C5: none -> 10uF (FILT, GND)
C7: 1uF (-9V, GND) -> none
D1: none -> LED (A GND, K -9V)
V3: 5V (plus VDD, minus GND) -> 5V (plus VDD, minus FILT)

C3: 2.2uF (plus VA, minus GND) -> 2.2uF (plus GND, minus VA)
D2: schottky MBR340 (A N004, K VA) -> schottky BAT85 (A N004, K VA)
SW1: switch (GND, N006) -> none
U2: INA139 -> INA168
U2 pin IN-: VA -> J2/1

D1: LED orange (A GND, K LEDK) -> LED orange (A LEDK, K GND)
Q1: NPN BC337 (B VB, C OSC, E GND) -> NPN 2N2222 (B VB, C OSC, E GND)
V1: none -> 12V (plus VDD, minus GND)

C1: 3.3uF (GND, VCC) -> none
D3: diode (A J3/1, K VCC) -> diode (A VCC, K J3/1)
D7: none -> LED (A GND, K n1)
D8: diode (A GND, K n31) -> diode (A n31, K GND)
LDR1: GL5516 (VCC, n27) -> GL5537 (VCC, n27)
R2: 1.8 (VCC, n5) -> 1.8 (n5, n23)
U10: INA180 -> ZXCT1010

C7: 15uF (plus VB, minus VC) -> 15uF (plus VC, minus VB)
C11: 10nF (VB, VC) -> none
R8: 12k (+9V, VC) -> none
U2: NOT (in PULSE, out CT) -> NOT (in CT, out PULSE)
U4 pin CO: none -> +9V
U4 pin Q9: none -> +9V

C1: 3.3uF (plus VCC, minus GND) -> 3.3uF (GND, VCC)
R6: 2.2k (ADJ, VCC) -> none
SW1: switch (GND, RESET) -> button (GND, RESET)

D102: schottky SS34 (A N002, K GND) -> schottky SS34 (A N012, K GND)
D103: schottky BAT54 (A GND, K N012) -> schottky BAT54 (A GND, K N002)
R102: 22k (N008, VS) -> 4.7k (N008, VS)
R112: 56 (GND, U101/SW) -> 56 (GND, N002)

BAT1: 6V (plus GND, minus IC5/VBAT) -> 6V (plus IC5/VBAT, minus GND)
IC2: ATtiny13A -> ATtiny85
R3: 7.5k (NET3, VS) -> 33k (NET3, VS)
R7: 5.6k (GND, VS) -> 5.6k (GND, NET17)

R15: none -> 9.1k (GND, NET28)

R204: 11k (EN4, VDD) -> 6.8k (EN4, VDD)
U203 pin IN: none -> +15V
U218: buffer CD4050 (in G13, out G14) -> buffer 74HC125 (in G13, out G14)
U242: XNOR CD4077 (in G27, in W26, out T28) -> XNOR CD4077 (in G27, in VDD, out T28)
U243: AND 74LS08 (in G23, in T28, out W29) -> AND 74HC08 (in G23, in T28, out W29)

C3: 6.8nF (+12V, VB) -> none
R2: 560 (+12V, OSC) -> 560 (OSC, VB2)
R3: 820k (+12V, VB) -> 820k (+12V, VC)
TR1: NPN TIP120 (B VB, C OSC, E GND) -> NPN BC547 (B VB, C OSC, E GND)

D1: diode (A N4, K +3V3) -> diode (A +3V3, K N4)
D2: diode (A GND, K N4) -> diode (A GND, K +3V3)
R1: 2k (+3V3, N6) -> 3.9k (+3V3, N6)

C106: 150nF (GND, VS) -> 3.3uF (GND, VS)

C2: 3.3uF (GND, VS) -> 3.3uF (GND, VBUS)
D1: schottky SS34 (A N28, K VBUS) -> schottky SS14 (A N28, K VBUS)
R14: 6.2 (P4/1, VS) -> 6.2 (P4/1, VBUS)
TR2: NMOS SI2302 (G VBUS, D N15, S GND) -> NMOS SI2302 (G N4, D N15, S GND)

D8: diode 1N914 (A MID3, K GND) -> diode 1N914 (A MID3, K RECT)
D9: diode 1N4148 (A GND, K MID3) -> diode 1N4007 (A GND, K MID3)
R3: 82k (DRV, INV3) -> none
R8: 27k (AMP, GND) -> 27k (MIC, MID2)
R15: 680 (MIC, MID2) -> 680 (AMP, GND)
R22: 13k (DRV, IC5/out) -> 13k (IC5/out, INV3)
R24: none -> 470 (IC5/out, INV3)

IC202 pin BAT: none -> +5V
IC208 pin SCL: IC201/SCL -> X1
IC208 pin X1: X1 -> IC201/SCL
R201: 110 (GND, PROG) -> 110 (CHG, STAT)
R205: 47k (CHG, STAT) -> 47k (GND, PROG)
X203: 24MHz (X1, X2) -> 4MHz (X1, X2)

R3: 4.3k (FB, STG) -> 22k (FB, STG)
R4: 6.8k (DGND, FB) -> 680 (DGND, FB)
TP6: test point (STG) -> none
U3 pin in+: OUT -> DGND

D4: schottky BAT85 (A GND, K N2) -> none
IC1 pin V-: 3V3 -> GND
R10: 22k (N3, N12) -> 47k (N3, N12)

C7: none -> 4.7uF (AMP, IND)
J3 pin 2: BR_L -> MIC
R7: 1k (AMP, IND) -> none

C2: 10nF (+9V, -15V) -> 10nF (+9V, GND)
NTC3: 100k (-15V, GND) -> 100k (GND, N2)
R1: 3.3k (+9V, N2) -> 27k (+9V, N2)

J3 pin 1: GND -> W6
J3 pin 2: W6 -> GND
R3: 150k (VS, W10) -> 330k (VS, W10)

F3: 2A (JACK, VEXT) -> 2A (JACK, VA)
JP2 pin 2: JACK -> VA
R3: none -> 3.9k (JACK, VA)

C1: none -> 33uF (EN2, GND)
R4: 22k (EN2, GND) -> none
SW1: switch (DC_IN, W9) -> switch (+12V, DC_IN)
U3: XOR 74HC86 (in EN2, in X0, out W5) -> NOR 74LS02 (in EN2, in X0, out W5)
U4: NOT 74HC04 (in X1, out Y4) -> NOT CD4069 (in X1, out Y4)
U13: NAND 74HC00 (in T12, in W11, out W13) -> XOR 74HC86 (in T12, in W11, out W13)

- - - -

- PROBLEM -
The result should consist solely of the lines from the one that contains "C2: 10nF (+9V, -15V) -> 10nF (+9V, GND)" to the last line of the records above, reproduced exactly.

- RESPONSE -
C2: 10nF (+9V, -15V) -> 10nF (+9V, GND)
NTC3: 100k (-15V, GND) -> 100k (GND, N2)
R1: 3.3k (+9V, N2) -> 27k (+9V, N2)

J3 pin 1: GND -> W6
J3 pin 2: W6 -> GND
R3: 150k (VS, W10) -> 330k (VS, W10)

F3: 2A (JACK, VEXT) -> 2A (JACK, VA)
JP2 pin 2: JACK -> VA
R3: none -> 3.9k (JACK, VA)

C1: none -> 33uF (EN2, GND)
R4: 22k (EN2, GND) -> none
SW1: switch (DC_IN, W9) -> switch (+12V, DC_IN)
U3: XOR 74HC86 (in EN2, in X0, out W5) -> NOR 74LS02 (in EN2, in X0, out W5)
U4: NOT 74HC04 (in X1, out Y4) -> NOT CD4069 (in X1, out Y4)
U13: NAND 74HC00 (in T12, in W11, out W13) -> XOR 74HC86 (in T12, in W11, out W13)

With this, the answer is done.